YOUR ASSIGNMENT: Starting at the line that contains "Q2: NMOS IRLZ44N", quote each line exactly through the last line of the entries, both included.

DATASET RECORDS:
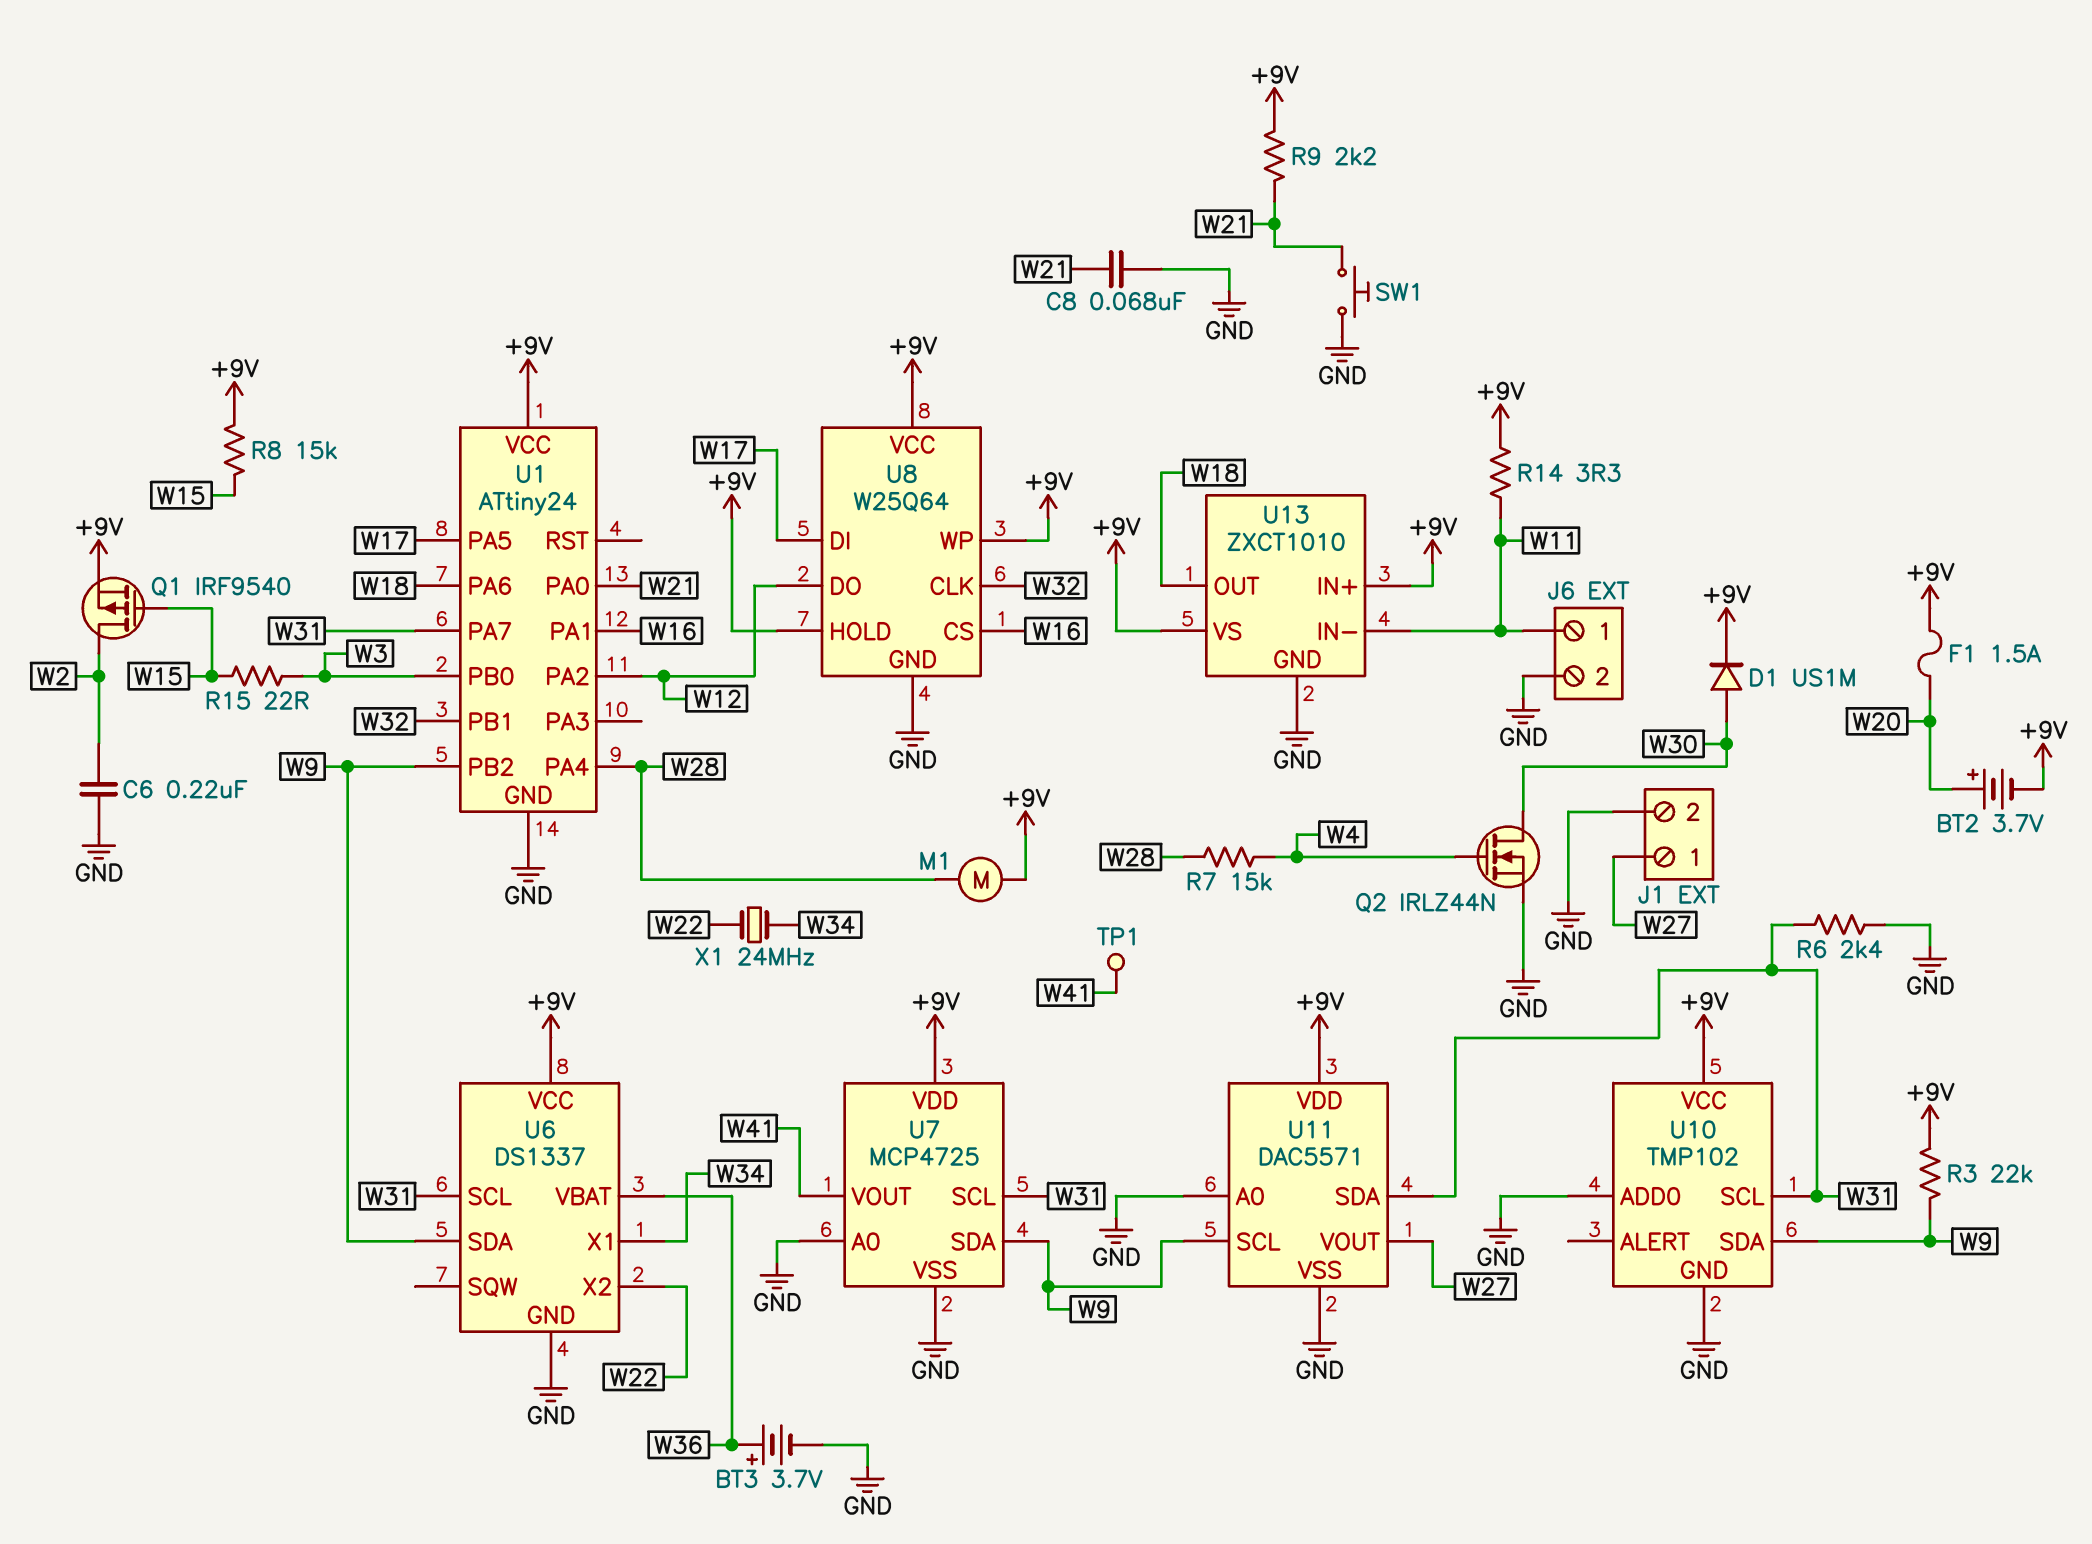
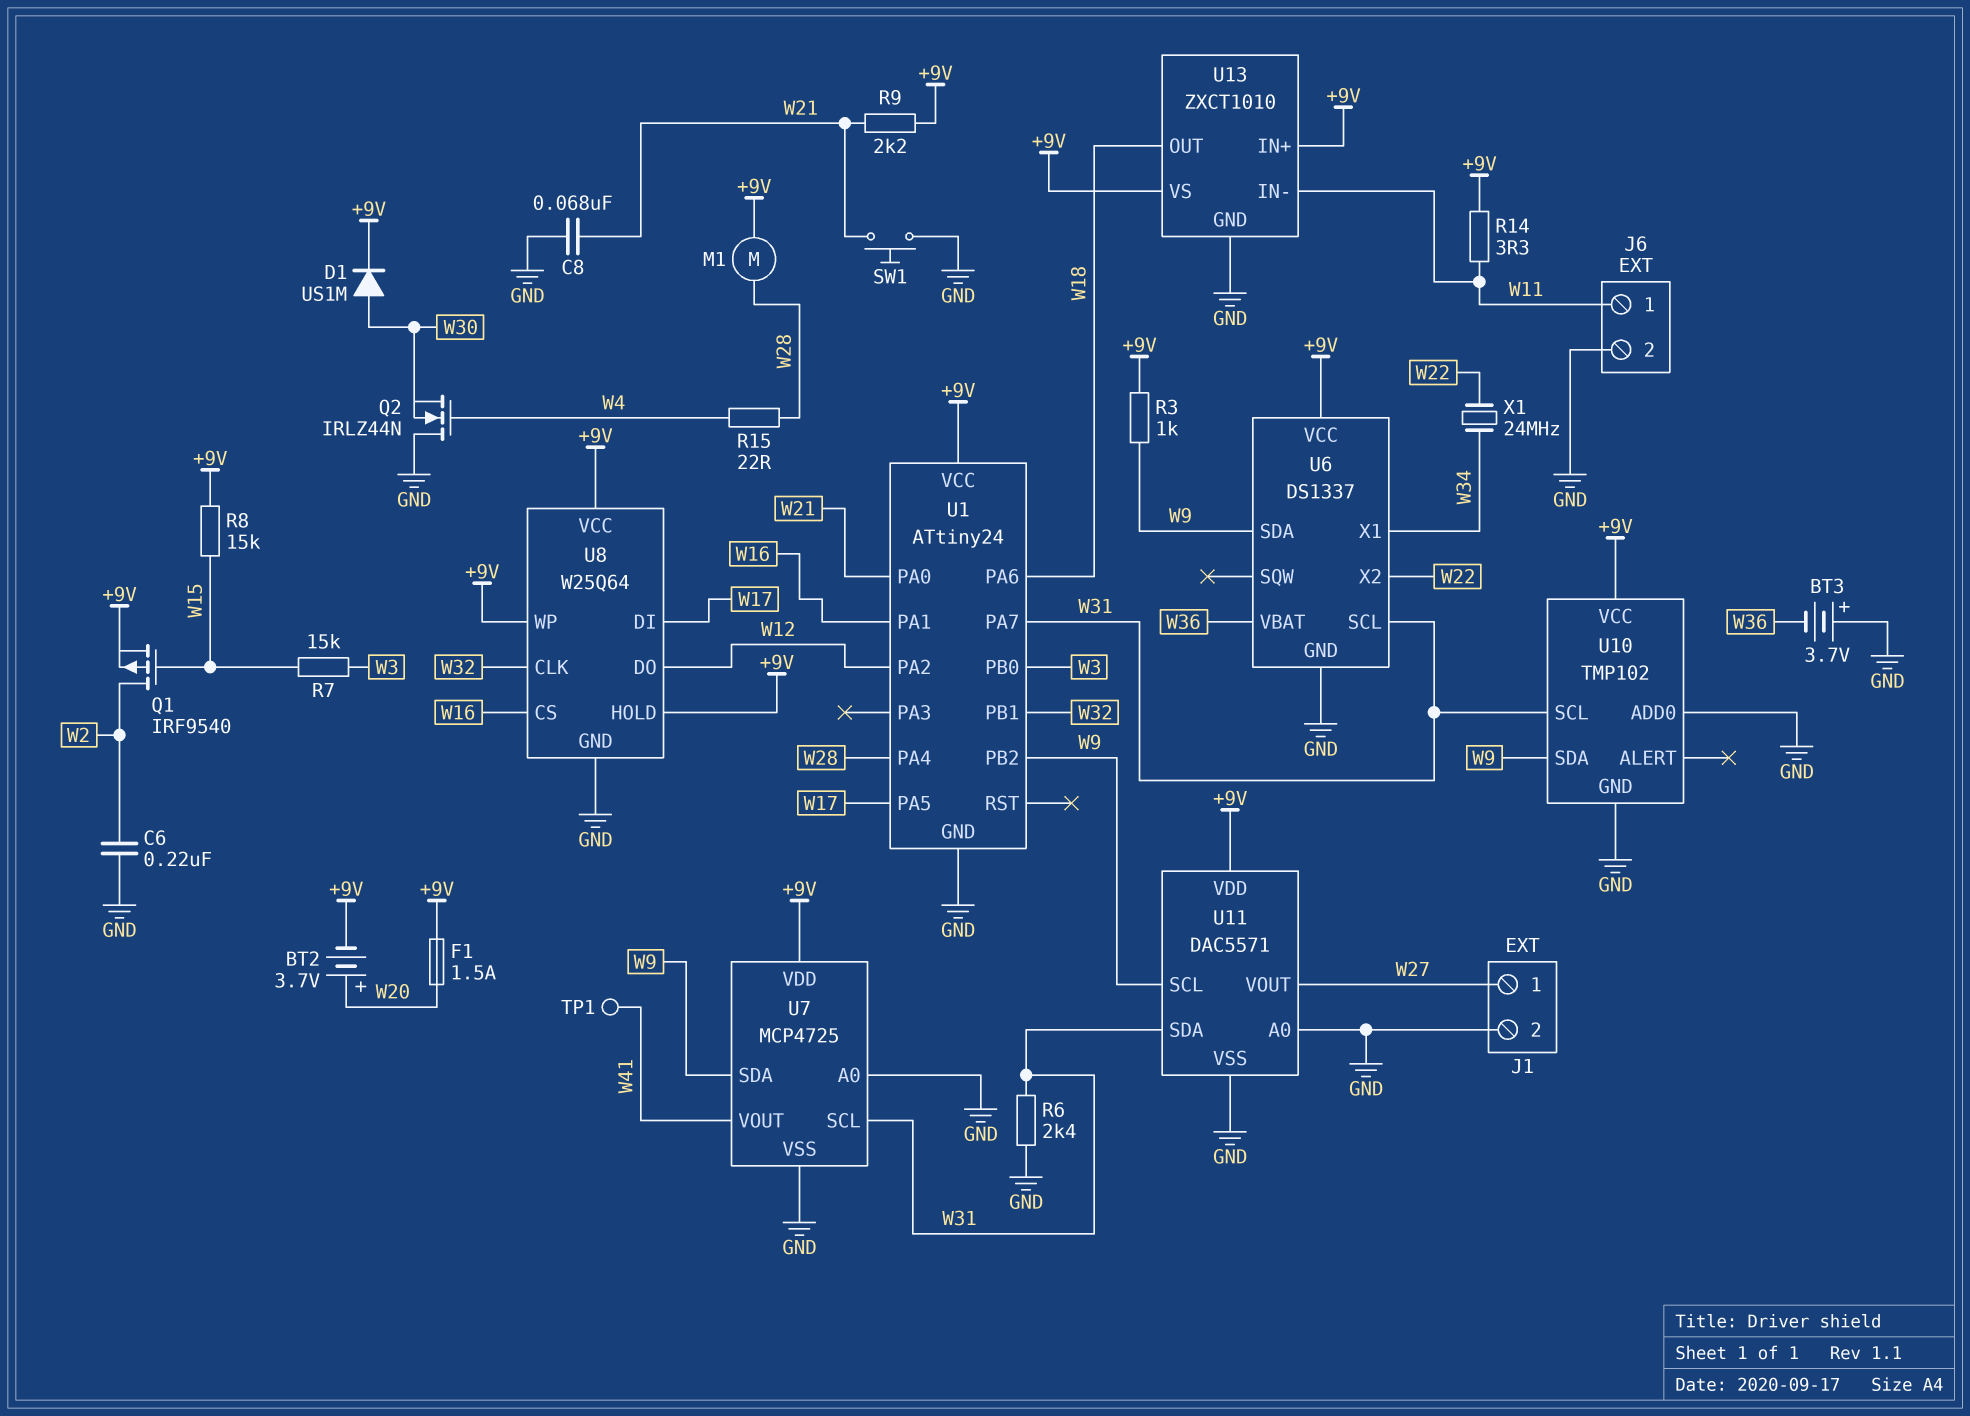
BT3: 3.7V (plus W36, minus GND) -> 3.7V (plus GND, minus W36)
Q2: NMOS IRLZ44N (G W4, D W30, S GND) -> NMOS IRLZ44N (G W4, D GND, S W30)
R3: 22k (+9V, W9) -> 1k (+9V, W9)
R7: 15k (W4, W28) -> 15k (W3, W15)
R15: 22 (W3, W15) -> 22 (W4, W28)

YOUR SOLUTION:
Q2: NMOS IRLZ44N (G W4, D W30, S GND) -> NMOS IRLZ44N (G W4, D GND, S W30)
R3: 22k (+9V, W9) -> 1k (+9V, W9)
R7: 15k (W4, W28) -> 15k (W3, W15)
R15: 22 (W3, W15) -> 22 (W4, W28)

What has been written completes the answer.